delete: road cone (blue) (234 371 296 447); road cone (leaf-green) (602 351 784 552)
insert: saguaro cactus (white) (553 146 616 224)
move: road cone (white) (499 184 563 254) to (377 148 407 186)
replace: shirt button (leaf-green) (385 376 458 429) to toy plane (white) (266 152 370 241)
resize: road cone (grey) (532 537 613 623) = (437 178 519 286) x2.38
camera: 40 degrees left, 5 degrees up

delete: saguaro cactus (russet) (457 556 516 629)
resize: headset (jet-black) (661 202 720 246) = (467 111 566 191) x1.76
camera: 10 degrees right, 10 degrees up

────────

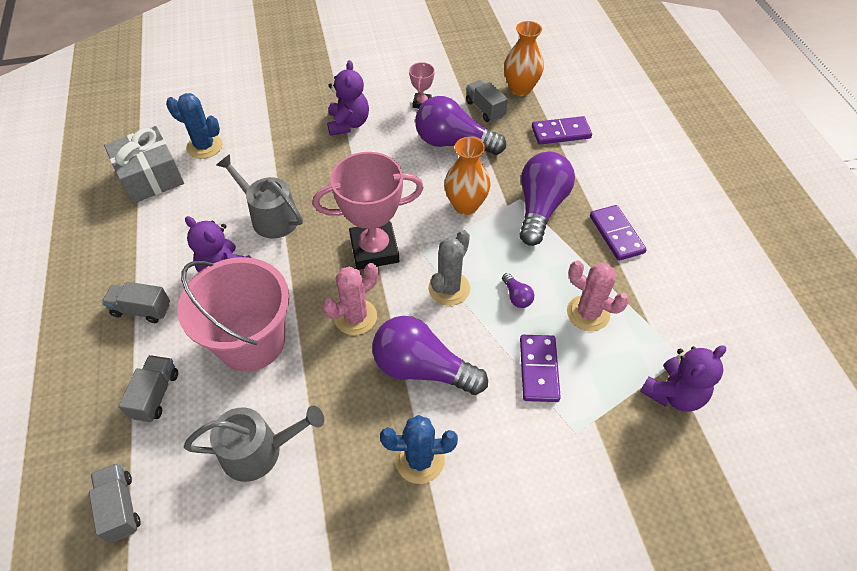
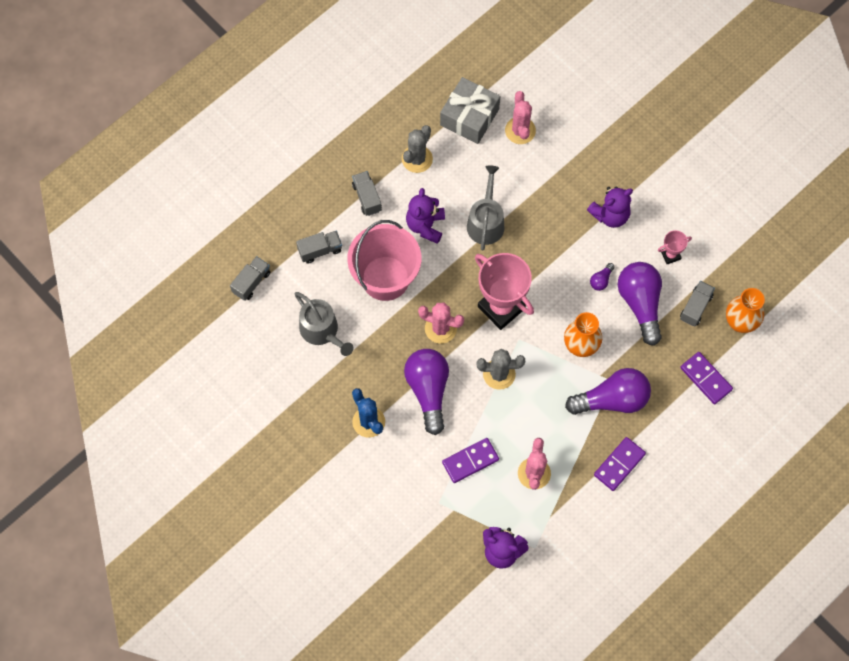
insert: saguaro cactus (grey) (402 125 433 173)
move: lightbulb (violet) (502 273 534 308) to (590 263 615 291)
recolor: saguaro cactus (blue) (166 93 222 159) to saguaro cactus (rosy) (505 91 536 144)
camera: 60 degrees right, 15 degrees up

────────

ASSIGNED TASK -
Please go through the data above and copy each line containing the word "road".

RESULT OF THE EXERCISE -
delete: road cone (blue) (234 371 296 447); road cone (leaf-green) (602 351 784 552)
move: road cone (white) (499 184 563 254) to (377 148 407 186)
resize: road cone (grey) (532 537 613 623) = (437 178 519 286) x2.38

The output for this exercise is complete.